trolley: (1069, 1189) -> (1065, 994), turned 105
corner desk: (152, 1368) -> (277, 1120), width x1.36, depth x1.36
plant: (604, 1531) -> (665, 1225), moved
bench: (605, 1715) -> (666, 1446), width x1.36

--

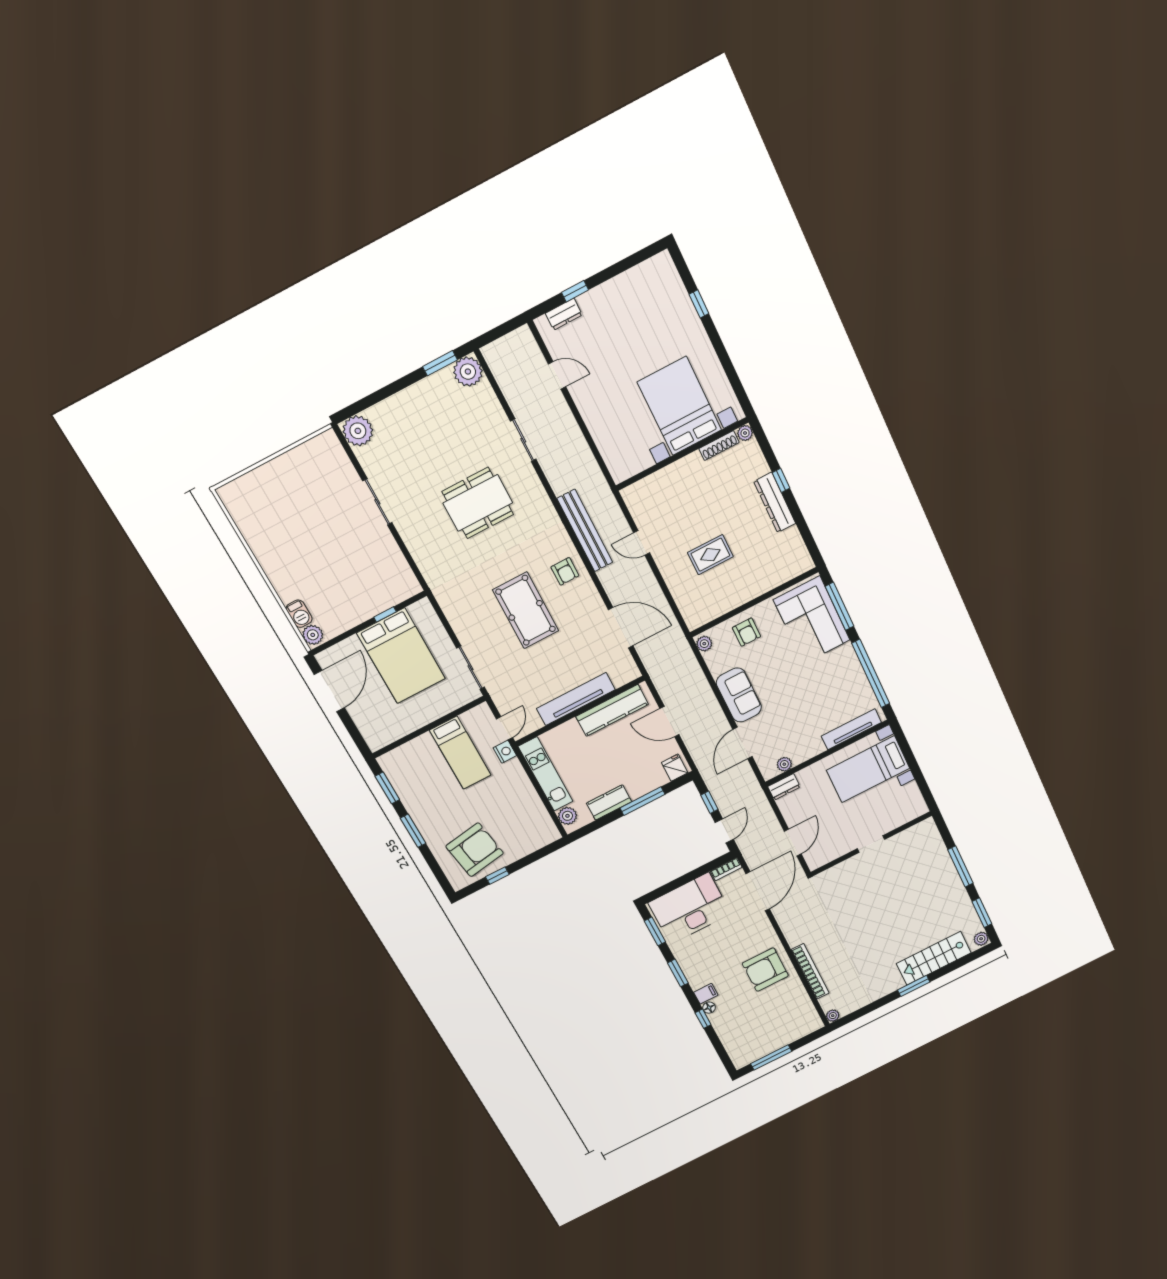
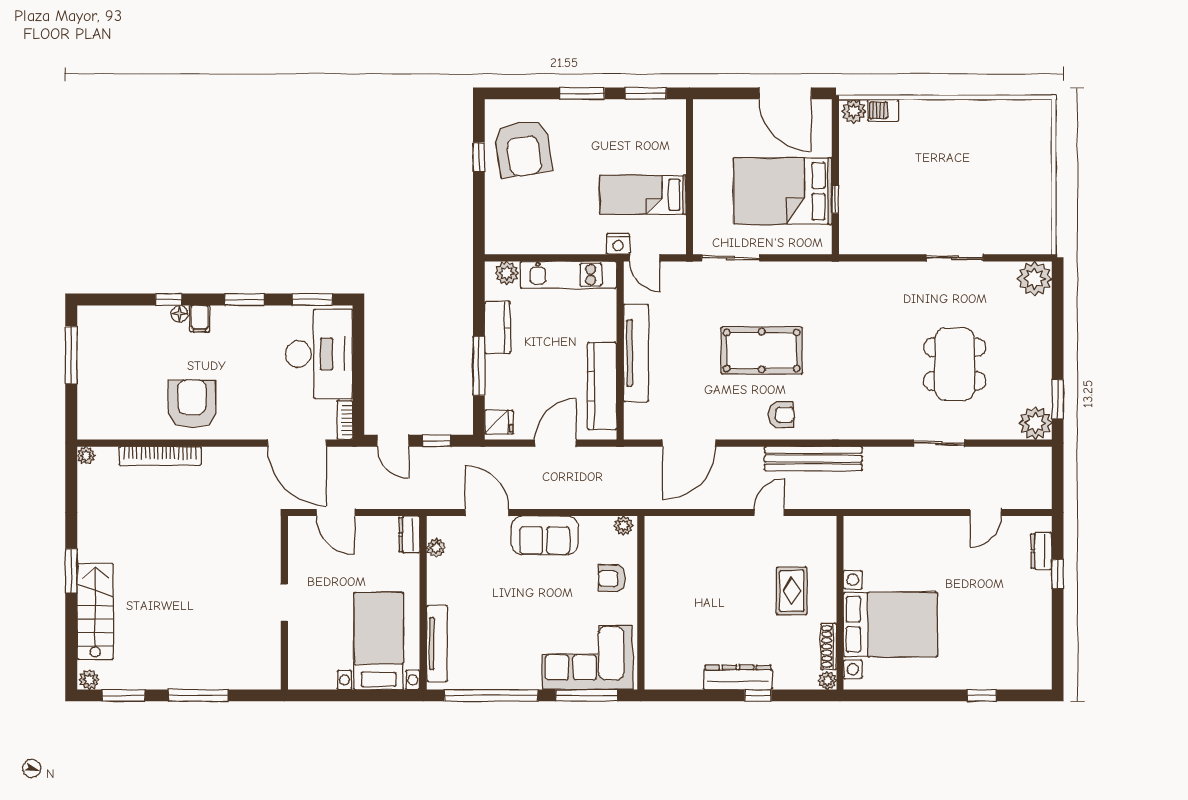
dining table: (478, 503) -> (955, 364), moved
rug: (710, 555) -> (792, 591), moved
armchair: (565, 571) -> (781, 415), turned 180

---

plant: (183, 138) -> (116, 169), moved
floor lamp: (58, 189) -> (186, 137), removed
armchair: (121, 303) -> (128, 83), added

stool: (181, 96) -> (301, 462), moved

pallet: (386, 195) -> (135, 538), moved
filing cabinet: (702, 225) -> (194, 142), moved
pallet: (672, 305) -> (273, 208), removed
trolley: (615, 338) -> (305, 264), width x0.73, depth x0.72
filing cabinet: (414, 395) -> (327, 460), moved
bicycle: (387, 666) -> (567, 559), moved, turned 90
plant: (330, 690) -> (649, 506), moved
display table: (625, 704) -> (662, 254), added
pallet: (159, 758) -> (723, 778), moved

Task goal.
Take exactly the lines from the one containing "filing cabinet: (414, 395)" through the one containing "pallet: (159, 758) -> (723, 778), moved" in the data above, and output them with nothing added.

Solution for this exercise.
filing cabinet: (414, 395) -> (327, 460), moved
bicycle: (387, 666) -> (567, 559), moved, turned 90
plant: (330, 690) -> (649, 506), moved
display table: (625, 704) -> (662, 254), added
pallet: (159, 758) -> (723, 778), moved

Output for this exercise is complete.